> **EXERCISE BRIEF**: For every entry that follows, return the words exactly and omit any picture.

> **GIVEN DATA**:
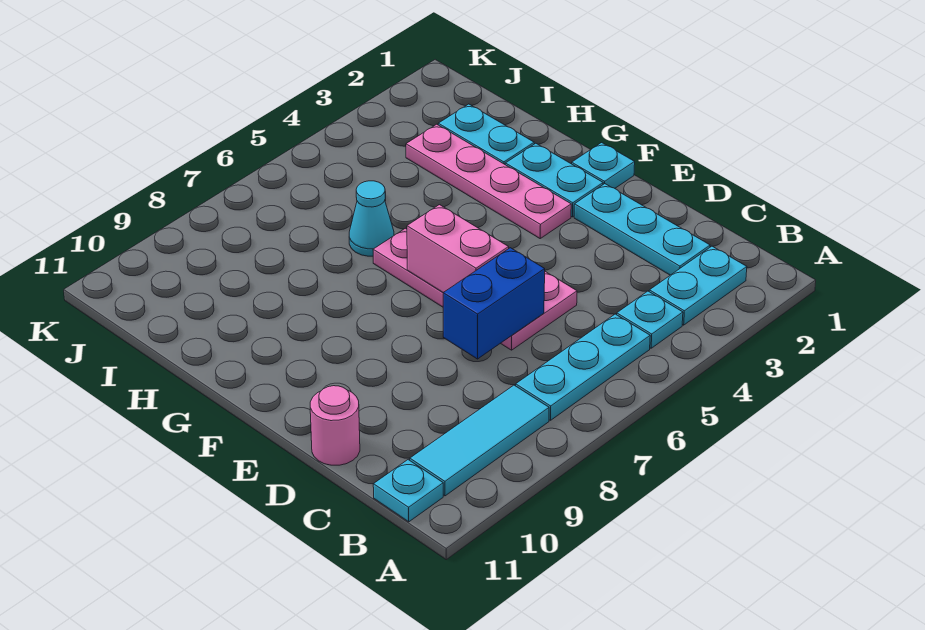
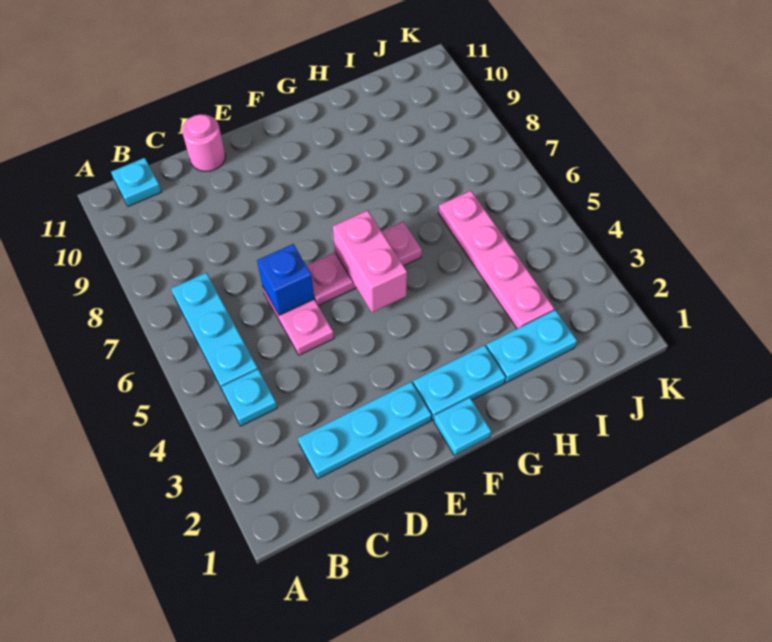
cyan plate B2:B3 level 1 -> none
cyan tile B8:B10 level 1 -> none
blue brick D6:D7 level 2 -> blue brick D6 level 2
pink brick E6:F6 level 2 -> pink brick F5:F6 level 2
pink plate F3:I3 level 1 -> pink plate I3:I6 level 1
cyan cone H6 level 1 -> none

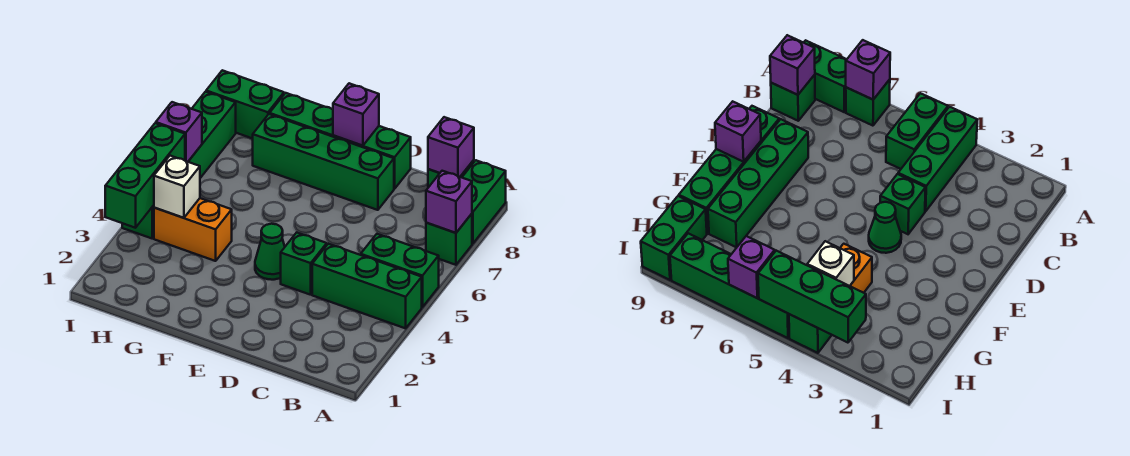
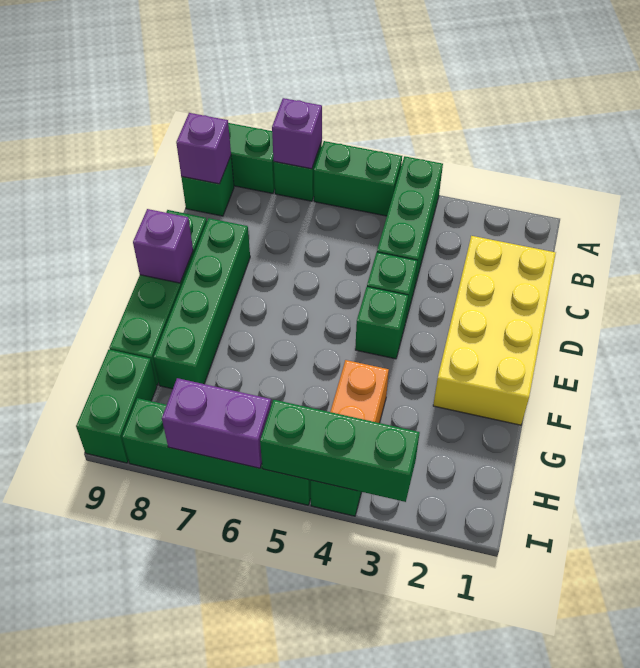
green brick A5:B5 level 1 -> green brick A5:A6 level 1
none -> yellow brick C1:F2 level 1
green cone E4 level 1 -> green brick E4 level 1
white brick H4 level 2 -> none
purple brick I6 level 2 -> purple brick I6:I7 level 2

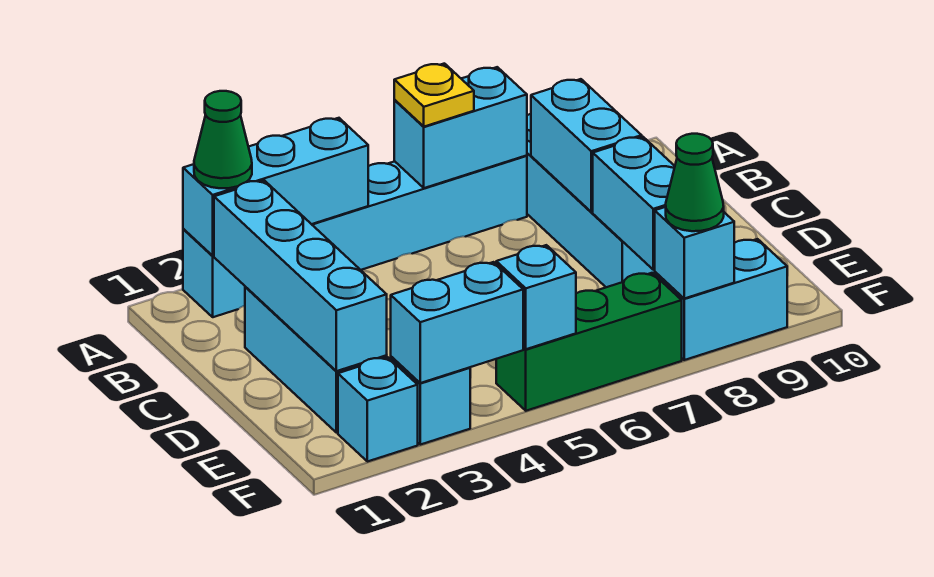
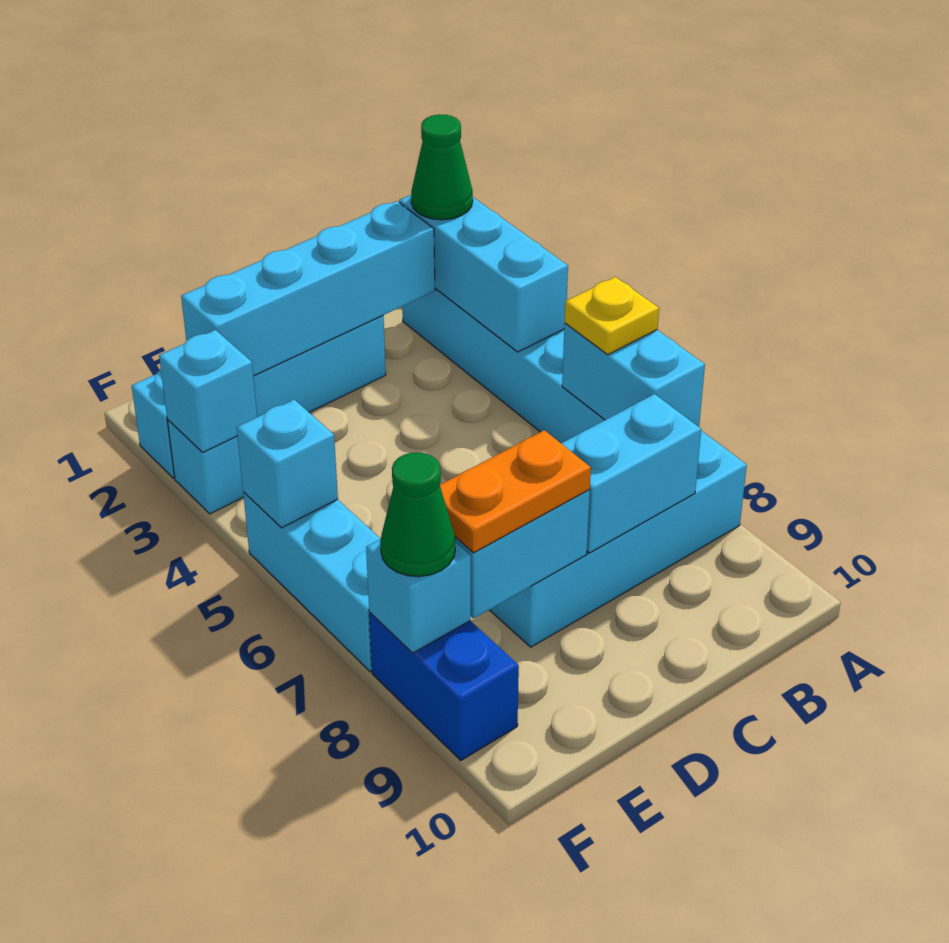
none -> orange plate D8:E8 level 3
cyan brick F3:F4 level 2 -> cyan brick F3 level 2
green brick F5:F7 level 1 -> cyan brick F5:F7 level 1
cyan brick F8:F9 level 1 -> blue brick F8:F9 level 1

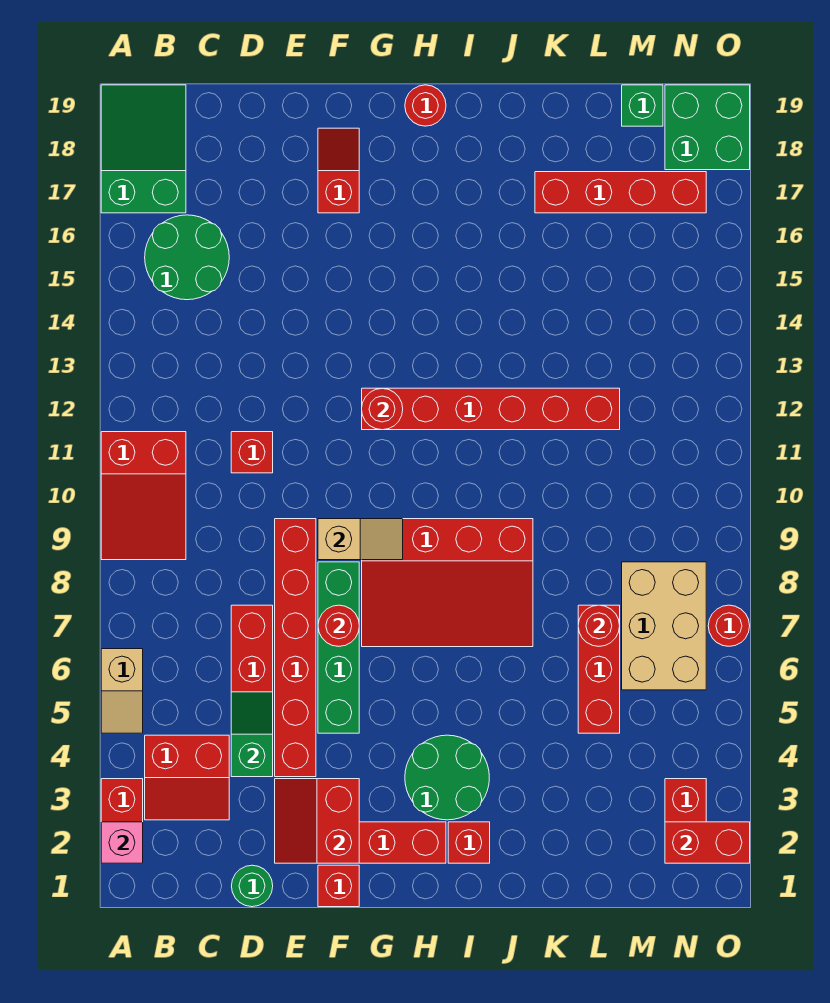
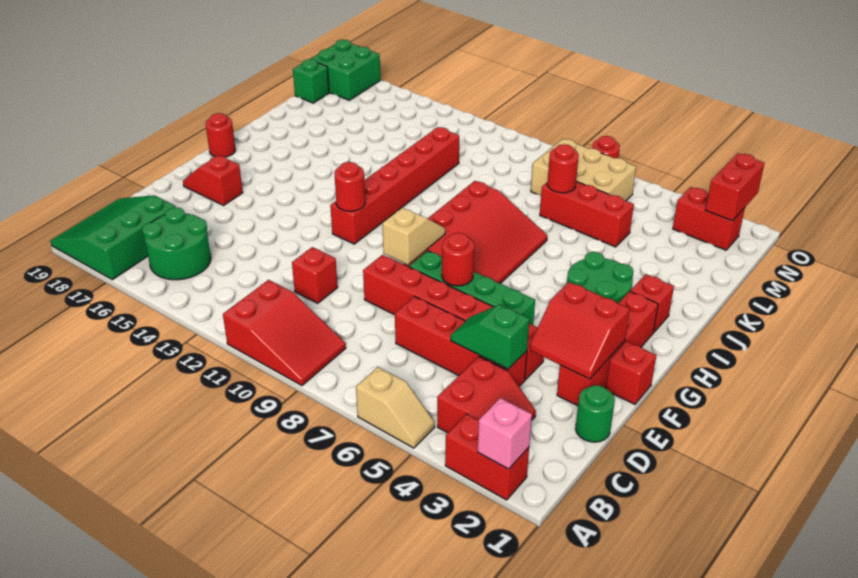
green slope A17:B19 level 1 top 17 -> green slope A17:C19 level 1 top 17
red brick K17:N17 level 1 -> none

> **SOLUTION TO THIS EXERCISE**:
cyan plate B2:B3 level 1 -> none
cyan tile B8:B10 level 1 -> none
blue brick D6:D7 level 2 -> blue brick D6 level 2
pink brick E6:F6 level 2 -> pink brick F5:F6 level 2
pink plate F3:I3 level 1 -> pink plate I3:I6 level 1
cyan cone H6 level 1 -> none

green brick A5:B5 level 1 -> green brick A5:A6 level 1
none -> yellow brick C1:F2 level 1
green cone E4 level 1 -> green brick E4 level 1
white brick H4 level 2 -> none
purple brick I6 level 2 -> purple brick I6:I7 level 2

none -> orange plate D8:E8 level 3
cyan brick F3:F4 level 2 -> cyan brick F3 level 2
green brick F5:F7 level 1 -> cyan brick F5:F7 level 1
cyan brick F8:F9 level 1 -> blue brick F8:F9 level 1

green slope A17:B19 level 1 top 17 -> green slope A17:C19 level 1 top 17
red brick K17:N17 level 1 -> none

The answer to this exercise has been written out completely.